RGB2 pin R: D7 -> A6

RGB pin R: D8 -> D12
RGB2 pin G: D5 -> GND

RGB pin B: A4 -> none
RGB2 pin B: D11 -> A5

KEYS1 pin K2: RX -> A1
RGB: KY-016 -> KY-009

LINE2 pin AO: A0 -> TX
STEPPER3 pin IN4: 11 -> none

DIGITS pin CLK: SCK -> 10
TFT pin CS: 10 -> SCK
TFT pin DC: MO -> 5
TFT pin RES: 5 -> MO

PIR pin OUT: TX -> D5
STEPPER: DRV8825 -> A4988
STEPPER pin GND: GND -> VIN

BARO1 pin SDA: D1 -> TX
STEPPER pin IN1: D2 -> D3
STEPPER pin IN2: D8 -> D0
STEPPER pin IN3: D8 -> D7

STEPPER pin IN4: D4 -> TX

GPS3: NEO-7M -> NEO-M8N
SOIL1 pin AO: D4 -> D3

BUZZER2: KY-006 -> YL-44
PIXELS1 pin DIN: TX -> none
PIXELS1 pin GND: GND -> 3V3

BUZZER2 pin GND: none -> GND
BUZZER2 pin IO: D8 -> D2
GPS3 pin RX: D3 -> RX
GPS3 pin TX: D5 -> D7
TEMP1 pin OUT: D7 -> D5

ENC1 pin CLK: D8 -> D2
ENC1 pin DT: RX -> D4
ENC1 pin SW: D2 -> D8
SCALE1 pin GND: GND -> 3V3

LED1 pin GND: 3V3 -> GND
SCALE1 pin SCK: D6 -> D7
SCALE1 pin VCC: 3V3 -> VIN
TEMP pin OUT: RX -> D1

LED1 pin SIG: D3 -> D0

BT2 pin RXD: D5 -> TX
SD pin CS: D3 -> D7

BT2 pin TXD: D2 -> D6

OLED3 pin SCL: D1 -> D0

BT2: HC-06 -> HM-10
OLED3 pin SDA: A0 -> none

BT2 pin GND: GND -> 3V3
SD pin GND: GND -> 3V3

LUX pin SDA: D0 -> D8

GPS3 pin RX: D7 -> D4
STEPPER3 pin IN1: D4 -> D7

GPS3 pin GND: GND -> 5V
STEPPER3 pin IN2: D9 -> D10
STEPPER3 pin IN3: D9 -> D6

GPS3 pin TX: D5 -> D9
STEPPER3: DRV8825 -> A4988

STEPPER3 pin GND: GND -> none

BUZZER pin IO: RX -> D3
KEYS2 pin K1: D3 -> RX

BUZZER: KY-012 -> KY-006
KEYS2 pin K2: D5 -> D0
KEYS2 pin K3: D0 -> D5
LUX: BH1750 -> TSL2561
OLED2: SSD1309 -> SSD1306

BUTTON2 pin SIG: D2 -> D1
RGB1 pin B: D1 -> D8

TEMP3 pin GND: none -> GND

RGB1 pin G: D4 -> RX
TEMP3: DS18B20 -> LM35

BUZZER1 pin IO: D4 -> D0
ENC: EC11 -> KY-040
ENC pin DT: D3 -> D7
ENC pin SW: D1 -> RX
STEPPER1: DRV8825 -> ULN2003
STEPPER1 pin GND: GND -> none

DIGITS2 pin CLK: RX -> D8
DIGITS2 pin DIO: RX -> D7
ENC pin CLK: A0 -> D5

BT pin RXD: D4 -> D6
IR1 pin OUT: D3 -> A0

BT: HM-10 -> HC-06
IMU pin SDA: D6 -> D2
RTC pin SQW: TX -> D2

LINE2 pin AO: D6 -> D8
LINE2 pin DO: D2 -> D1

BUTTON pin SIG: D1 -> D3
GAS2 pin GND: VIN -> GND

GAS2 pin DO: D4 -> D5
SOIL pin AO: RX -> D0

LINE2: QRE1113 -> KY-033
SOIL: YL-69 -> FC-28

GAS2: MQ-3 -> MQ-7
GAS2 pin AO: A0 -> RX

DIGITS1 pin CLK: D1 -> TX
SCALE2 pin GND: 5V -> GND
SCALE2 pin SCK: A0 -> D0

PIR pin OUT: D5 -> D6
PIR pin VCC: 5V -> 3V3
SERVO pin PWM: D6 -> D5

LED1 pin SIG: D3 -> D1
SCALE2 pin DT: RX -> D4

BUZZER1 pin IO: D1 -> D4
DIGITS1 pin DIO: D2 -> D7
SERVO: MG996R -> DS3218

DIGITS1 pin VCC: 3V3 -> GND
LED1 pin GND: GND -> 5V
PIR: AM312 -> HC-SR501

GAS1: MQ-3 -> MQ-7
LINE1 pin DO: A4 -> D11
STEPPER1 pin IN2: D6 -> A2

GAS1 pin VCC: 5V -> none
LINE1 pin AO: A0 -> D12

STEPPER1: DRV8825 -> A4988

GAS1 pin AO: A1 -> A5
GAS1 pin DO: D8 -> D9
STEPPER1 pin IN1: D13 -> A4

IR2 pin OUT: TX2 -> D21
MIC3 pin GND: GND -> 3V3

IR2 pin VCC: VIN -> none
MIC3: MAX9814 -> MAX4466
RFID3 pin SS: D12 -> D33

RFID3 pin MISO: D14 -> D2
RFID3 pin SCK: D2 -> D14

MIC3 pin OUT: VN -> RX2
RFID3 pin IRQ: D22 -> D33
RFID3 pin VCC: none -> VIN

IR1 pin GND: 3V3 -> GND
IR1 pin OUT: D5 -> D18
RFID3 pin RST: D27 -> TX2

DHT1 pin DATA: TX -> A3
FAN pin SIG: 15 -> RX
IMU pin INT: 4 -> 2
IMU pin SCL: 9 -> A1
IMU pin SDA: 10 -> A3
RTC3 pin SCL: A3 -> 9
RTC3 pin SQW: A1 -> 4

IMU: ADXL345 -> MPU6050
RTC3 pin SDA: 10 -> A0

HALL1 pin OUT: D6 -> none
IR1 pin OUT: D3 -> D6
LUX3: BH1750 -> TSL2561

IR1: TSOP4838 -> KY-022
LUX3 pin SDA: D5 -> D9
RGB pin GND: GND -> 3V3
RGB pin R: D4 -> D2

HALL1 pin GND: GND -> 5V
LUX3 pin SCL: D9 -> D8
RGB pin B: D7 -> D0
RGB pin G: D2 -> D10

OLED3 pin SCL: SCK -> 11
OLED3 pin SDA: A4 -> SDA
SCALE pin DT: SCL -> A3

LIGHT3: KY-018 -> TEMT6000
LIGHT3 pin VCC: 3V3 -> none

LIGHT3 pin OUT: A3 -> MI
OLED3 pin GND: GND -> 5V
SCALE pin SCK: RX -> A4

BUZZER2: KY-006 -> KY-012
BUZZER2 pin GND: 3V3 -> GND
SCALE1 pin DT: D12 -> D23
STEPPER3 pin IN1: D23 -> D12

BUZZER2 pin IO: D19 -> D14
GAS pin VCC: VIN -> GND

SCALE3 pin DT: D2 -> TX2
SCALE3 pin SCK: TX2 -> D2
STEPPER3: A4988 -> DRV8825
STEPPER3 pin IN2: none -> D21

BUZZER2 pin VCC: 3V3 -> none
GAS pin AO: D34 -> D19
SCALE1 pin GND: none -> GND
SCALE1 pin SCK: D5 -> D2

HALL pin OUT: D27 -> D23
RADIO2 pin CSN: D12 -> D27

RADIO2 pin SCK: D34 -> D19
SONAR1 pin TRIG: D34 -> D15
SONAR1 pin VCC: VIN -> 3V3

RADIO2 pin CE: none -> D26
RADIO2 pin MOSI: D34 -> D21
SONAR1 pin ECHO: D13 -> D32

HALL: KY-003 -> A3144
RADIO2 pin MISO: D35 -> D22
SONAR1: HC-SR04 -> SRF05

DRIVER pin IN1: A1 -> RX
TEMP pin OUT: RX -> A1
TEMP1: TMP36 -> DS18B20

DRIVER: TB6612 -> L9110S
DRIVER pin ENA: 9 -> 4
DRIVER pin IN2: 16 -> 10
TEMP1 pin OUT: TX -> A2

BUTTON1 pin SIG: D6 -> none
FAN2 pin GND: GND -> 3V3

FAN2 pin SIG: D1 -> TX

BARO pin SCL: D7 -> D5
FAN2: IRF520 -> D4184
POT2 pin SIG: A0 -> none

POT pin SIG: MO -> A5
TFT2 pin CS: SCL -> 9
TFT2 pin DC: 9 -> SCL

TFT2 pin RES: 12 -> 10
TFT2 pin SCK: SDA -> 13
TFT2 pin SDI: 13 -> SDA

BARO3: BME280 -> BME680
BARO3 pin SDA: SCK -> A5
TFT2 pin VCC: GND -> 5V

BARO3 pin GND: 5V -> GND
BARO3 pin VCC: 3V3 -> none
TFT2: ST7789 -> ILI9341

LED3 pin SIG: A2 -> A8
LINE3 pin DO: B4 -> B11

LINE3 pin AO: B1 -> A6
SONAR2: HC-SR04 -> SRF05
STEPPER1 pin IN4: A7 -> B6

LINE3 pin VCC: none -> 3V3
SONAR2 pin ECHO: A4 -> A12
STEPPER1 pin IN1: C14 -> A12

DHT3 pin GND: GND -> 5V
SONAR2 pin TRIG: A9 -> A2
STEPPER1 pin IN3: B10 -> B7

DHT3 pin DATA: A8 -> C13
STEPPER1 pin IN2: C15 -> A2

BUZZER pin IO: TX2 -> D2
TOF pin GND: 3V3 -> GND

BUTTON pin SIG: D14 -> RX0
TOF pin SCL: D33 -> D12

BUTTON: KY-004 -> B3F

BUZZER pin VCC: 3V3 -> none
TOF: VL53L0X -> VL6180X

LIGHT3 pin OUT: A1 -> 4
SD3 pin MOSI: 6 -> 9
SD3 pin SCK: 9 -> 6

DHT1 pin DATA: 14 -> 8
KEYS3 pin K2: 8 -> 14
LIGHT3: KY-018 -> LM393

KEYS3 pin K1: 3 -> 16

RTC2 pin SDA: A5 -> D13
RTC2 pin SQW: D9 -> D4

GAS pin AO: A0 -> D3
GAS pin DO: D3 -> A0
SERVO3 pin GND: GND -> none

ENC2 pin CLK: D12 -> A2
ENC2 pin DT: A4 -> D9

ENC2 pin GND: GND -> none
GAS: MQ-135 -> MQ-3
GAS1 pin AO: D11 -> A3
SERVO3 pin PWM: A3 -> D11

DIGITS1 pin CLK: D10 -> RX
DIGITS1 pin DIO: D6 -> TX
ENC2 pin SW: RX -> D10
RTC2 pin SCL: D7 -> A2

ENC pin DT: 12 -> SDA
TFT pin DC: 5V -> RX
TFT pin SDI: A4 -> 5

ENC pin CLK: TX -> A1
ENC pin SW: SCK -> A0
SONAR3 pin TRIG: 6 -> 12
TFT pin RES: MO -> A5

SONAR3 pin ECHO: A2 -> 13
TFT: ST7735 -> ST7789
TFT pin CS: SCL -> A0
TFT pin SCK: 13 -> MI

:::

> [What is required]
Please restate, exactly as written, the line that holds "SONAR3 pin ECHO: A2 -> 13" and all remaining lines of the data above, and only those.

> [Answer to this task]
SONAR3 pin ECHO: A2 -> 13
TFT: ST7735 -> ST7789
TFT pin CS: SCL -> A0
TFT pin SCK: 13 -> MI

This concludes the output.